··· Excerpted records

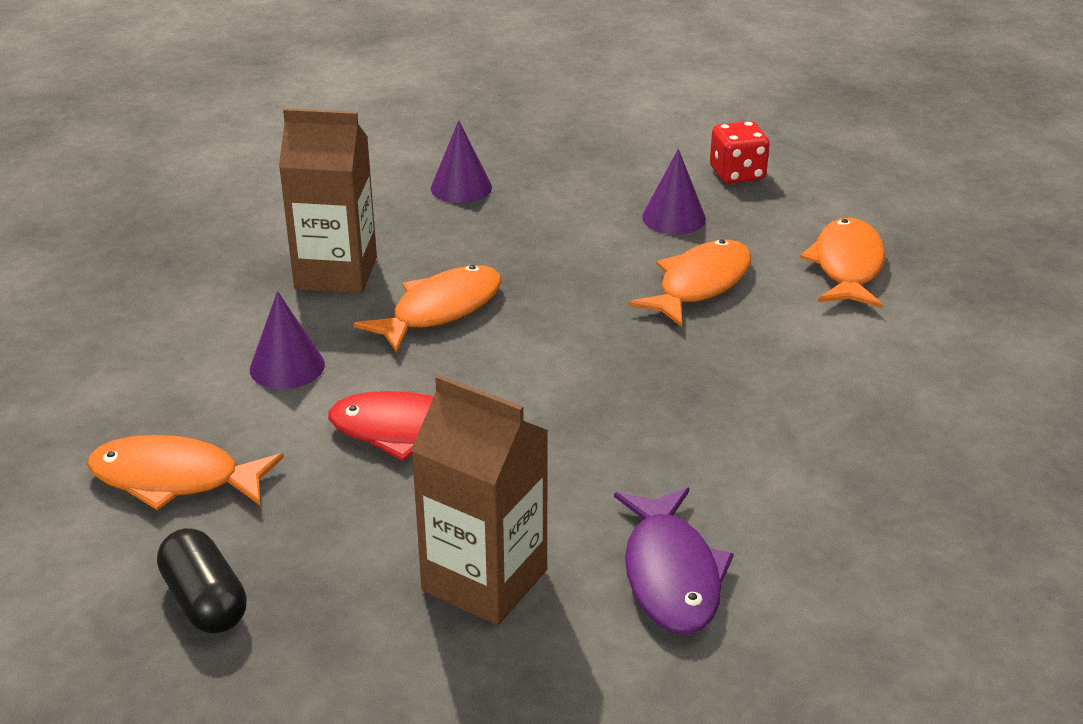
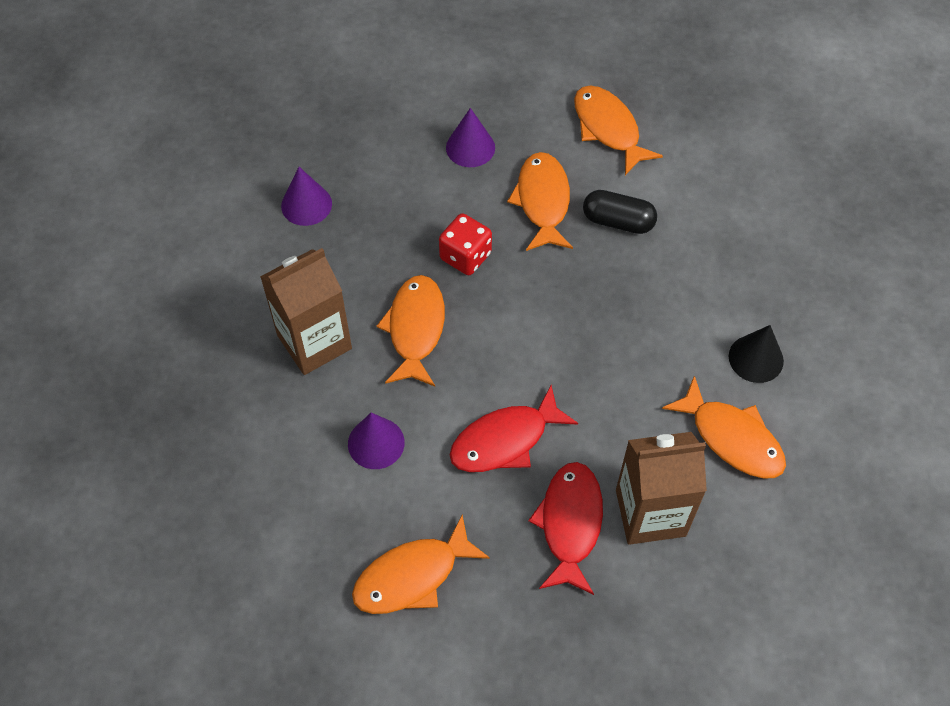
camera: 40 degrees left, 25 degrees up
(205, 601) = (528, 640): black capsule -> black capsule (618, 221)
(384, 535) = (570, 524): none -> red fish
(671, 574) = (731, 438): purple fish -> orange fish
(737, 174) = (468, 78): red dice -> red dice (465, 256)
(794, 524) = (756, 358): none -> black cone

······

Your instructions: Whenever a line holds a picture, print that line without the picture. All other data must be output exactly.

Answer:
camera: 40 degrees left, 25 degrees up
(205, 601) = (528, 640): black capsule -> black capsule (618, 221)
(384, 535) = (570, 524): none -> red fish
(671, 574) = (731, 438): purple fish -> orange fish
(737, 174) = (468, 78): red dice -> red dice (465, 256)
(794, 524) = (756, 358): none -> black cone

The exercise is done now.